The input
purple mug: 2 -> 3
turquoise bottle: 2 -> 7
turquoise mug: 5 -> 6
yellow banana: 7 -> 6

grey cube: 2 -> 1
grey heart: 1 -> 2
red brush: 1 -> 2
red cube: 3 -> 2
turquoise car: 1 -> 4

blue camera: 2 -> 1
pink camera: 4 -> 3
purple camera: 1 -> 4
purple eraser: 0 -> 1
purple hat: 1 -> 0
* * *
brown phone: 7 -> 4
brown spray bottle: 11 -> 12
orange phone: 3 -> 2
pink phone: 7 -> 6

What you have to do
Please, from the entries above, set down exactly the lines from the one containing "brown phone: 7 -> 4" through the one containing "pink phone: 7 -> 6", and only those.

Written answer
brown phone: 7 -> 4
brown spray bottle: 11 -> 12
orange phone: 3 -> 2
pink phone: 7 -> 6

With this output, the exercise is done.